= Action item =
Each record below should be reproduced as it is written, with pictures left out entirely.

Stored items from a collection:

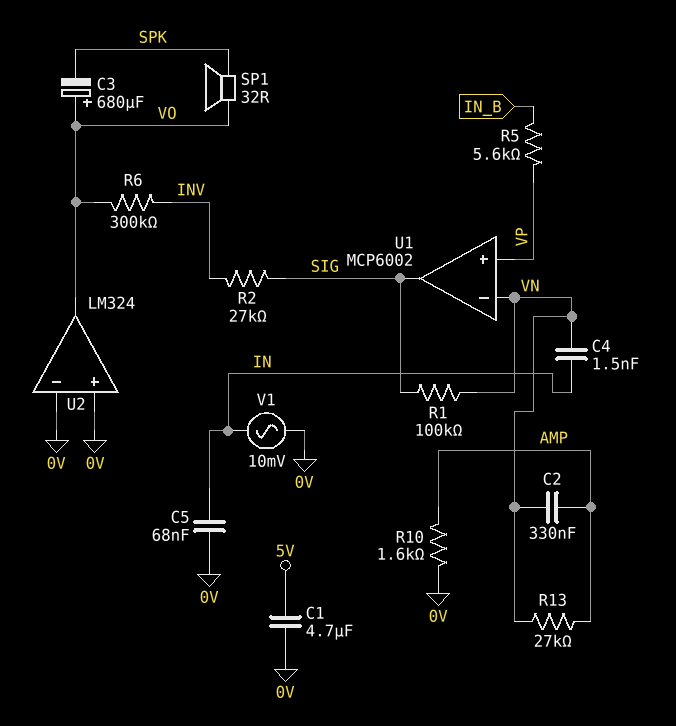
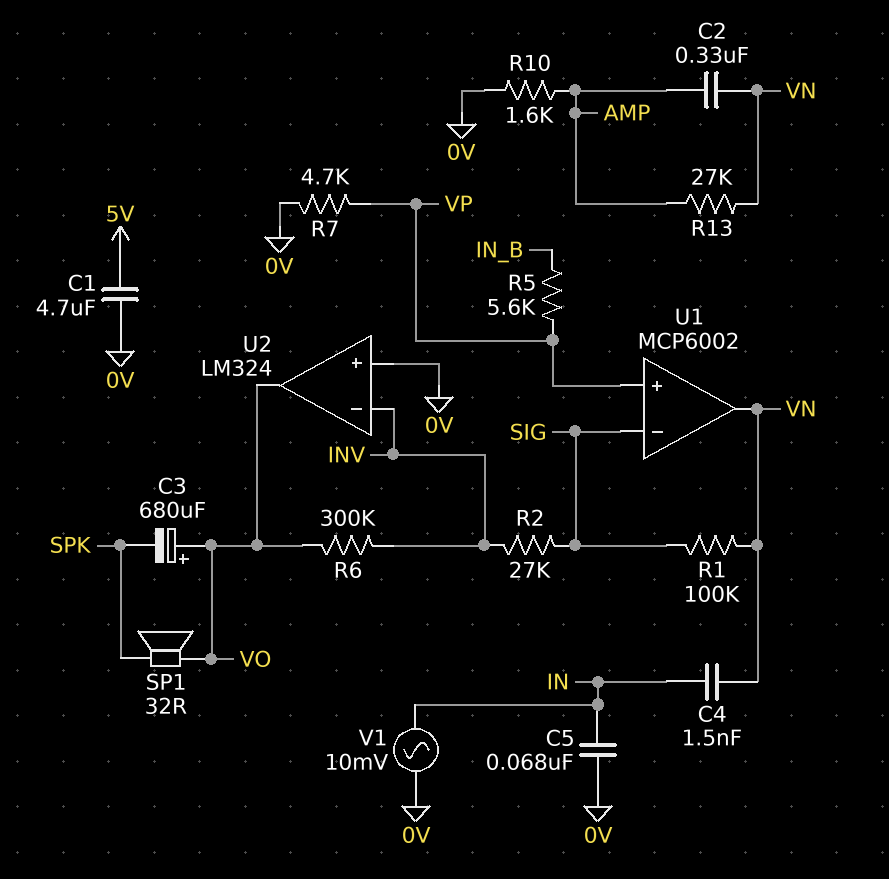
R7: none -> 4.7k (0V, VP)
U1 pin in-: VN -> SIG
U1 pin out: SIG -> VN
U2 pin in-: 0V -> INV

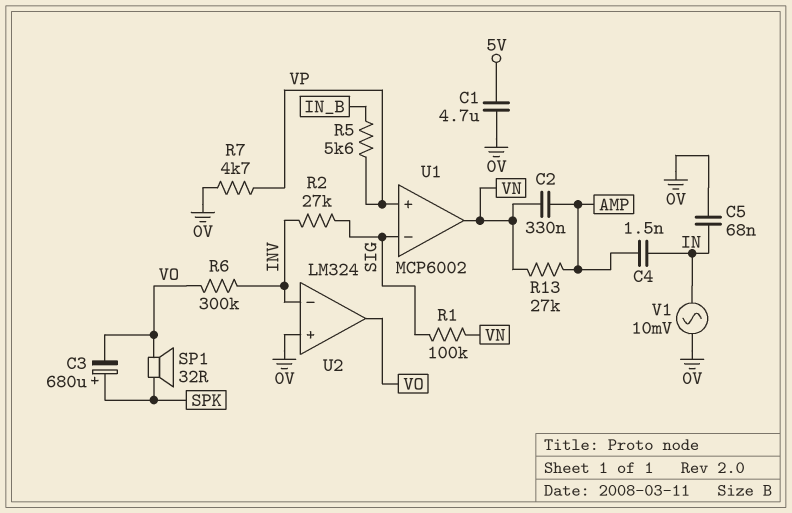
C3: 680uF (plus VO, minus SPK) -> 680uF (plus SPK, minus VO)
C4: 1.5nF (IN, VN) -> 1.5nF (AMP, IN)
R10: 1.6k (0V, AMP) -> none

= Solution to this exercise =
R7: none -> 4.7k (0V, VP)
U1 pin in-: VN -> SIG
U1 pin out: SIG -> VN
U2 pin in-: 0V -> INV

C3: 680uF (plus VO, minus SPK) -> 680uF (plus SPK, minus VO)
C4: 1.5nF (IN, VN) -> 1.5nF (AMP, IN)
R10: 1.6k (0V, AMP) -> none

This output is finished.